• Required action: Reproduce the entries exactly and omit the pictures.

══ Task data

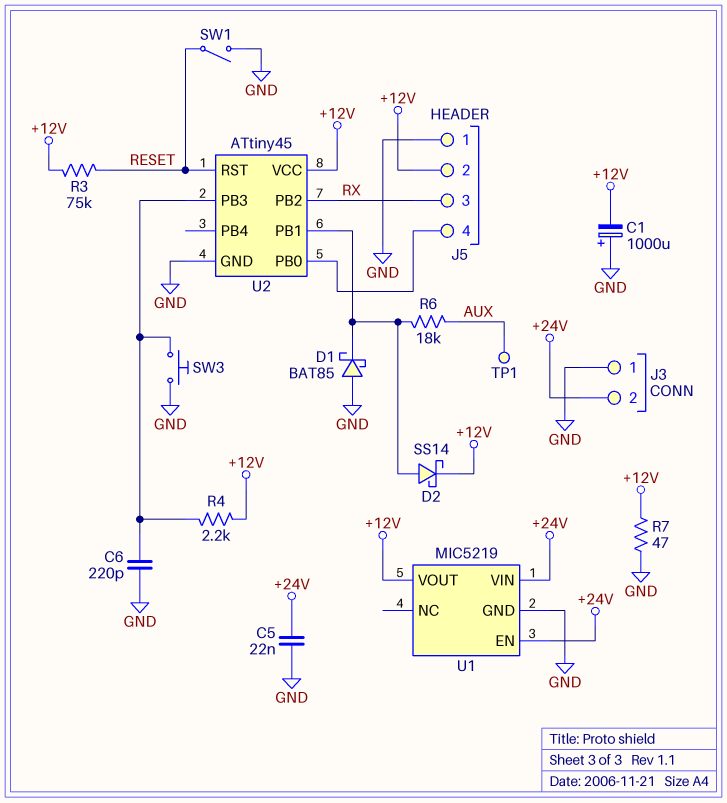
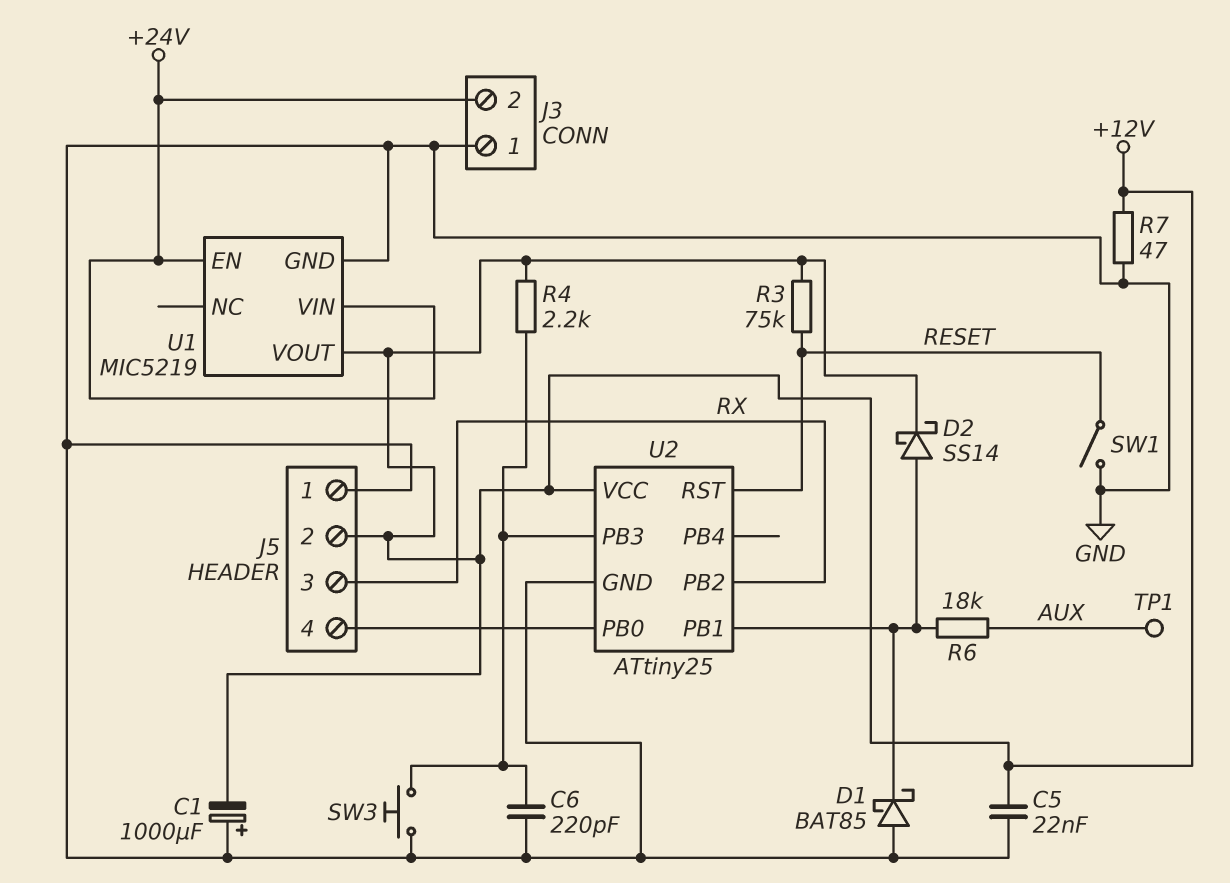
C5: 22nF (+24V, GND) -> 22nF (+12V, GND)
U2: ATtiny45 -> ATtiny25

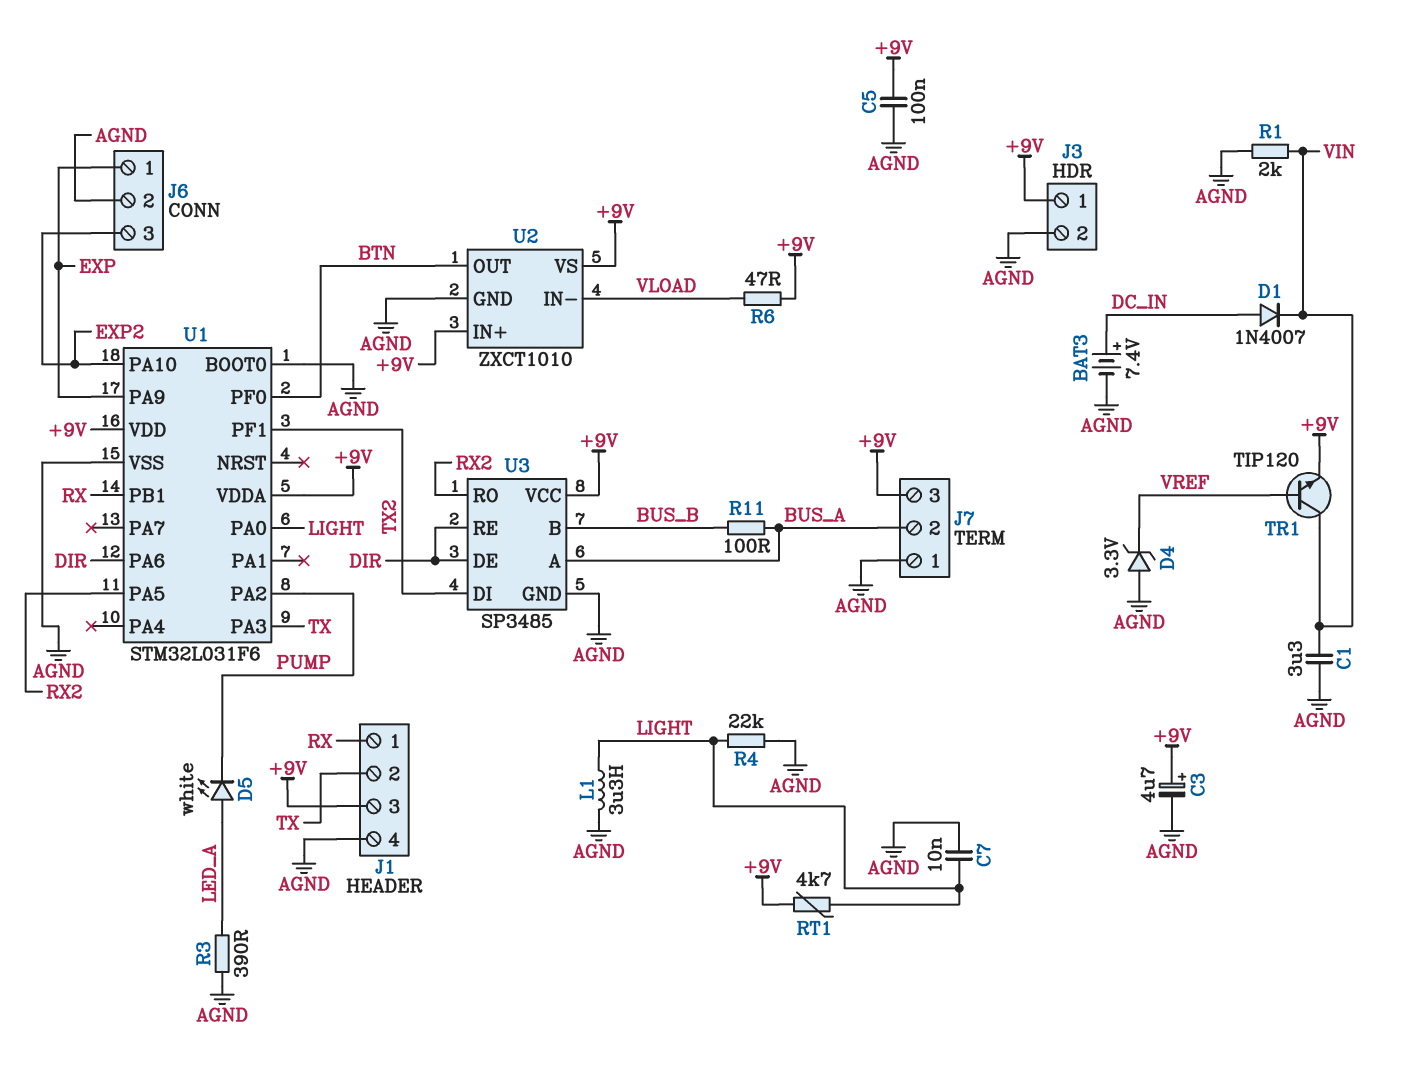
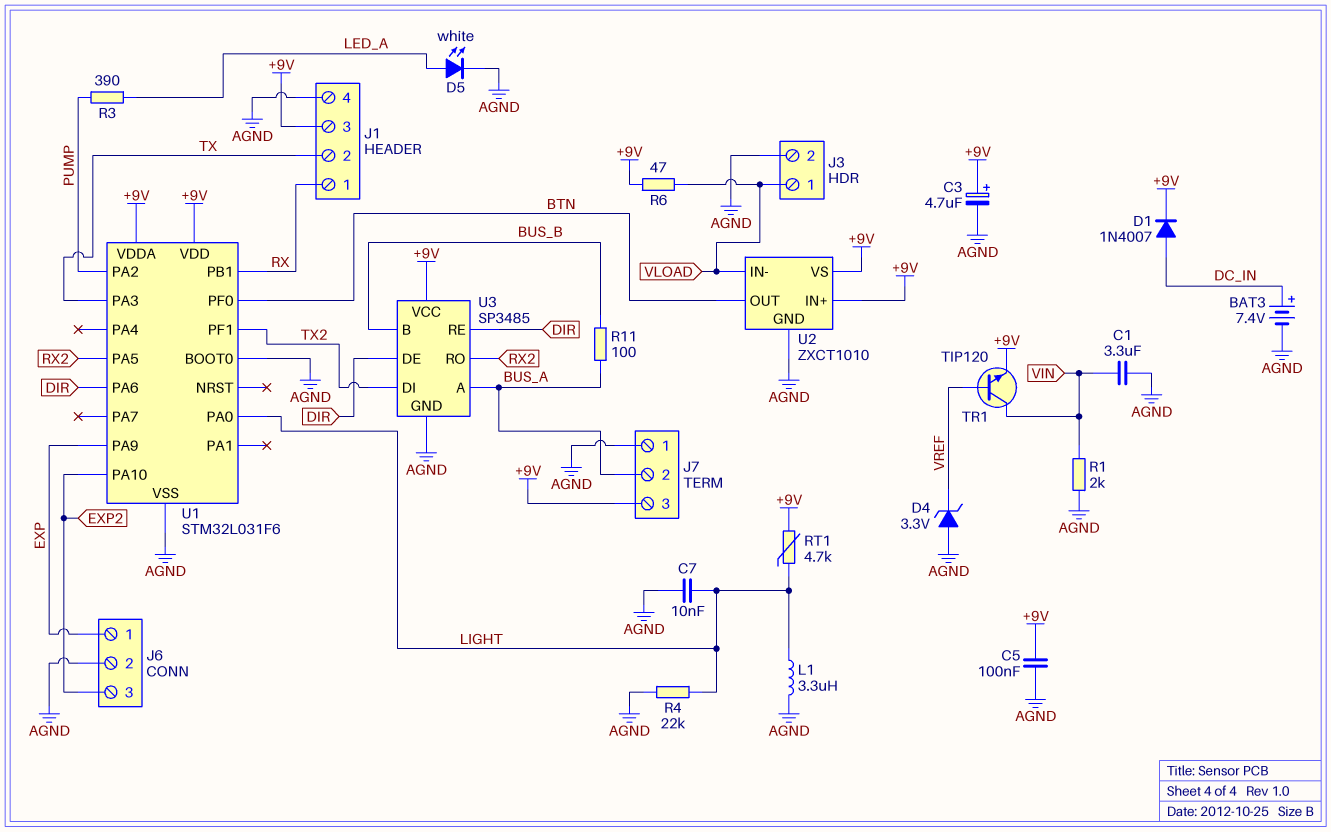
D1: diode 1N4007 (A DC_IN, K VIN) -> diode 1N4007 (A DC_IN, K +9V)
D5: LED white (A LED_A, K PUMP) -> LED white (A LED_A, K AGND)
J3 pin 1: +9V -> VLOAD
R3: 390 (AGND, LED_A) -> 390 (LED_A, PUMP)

════

• Output:
C5: 22nF (+24V, GND) -> 22nF (+12V, GND)
U2: ATtiny45 -> ATtiny25

D1: diode 1N4007 (A DC_IN, K VIN) -> diode 1N4007 (A DC_IN, K +9V)
D5: LED white (A LED_A, K PUMP) -> LED white (A LED_A, K AGND)
J3 pin 1: +9V -> VLOAD
R3: 390 (AGND, LED_A) -> 390 (LED_A, PUMP)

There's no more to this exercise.